• Task item
Say how many lines in the listing contain the string "blue", giving the number alone.

• Data section
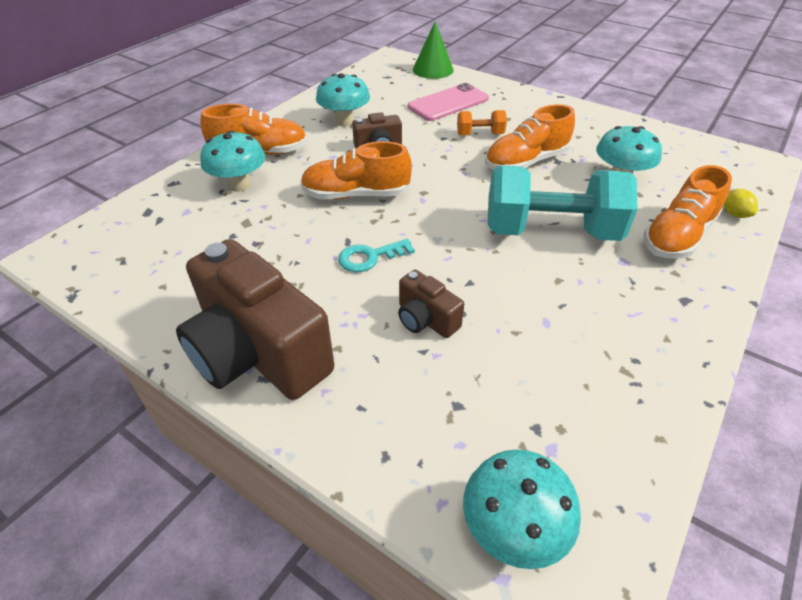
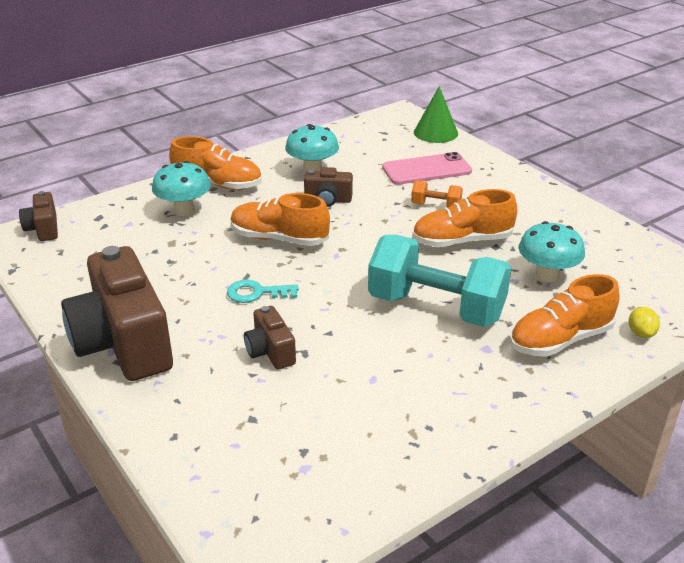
camera: 20 degrees right, 10 degrees down
turquoise mushroom [463,449,581,569] -> none
none -> brown camera [19,191,58,241]

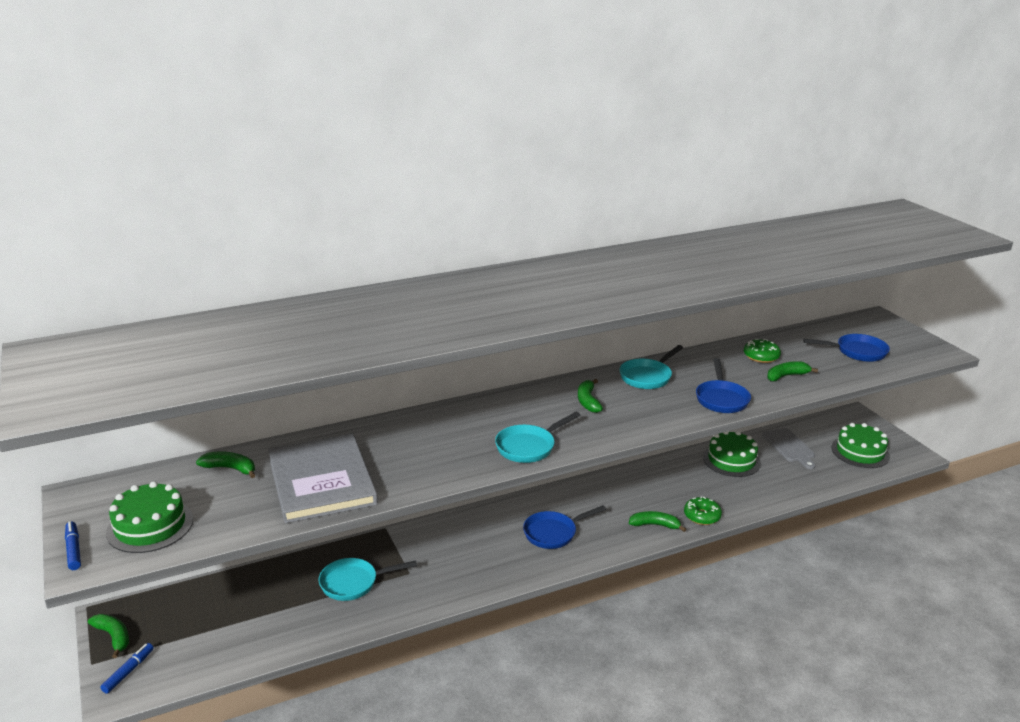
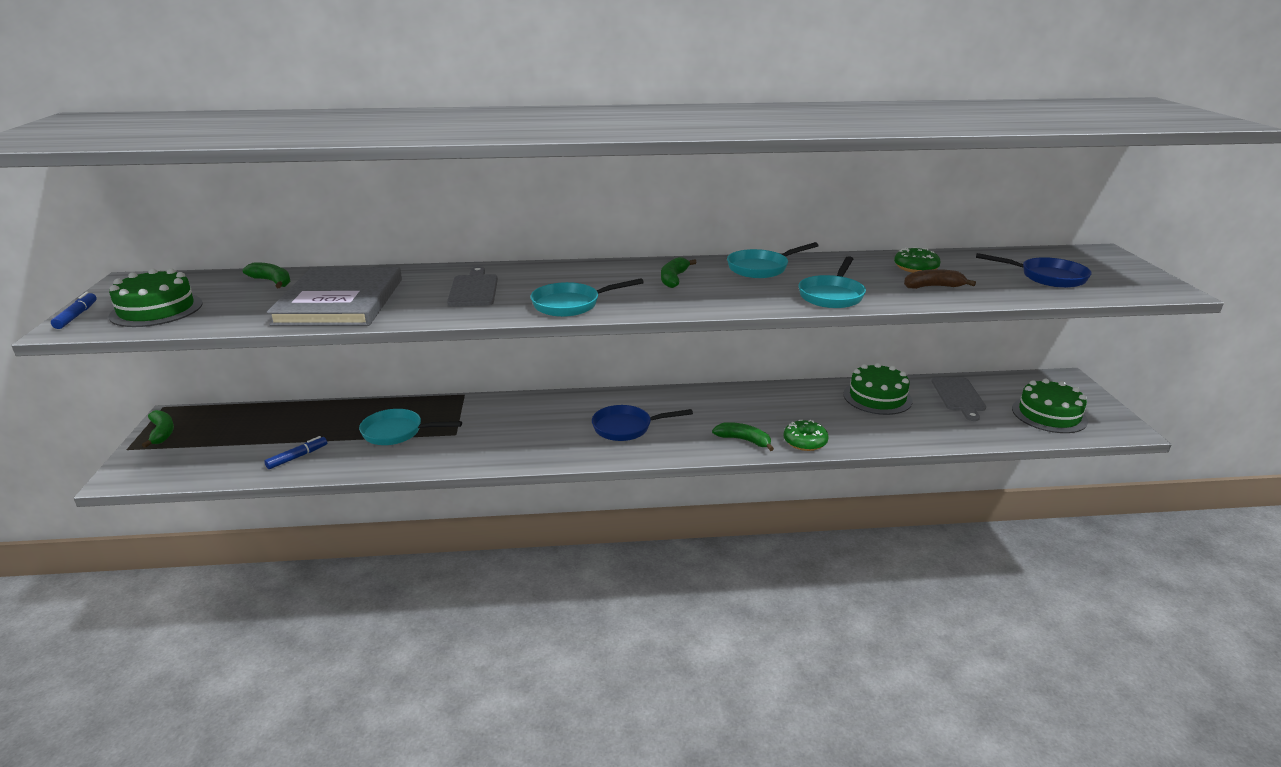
camera: 20 degrees right, 0 degrees up
blue marker [100,643,154,694] -> blue marker moved to [264,436,327,469]
blue pan [696,358,751,413] -> turquoise pan [798,256,866,308]
green banana [767,361,818,382] -> brown banana [904,269,976,289]
none -> grey cutting board [447,267,498,307]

• The completed task
2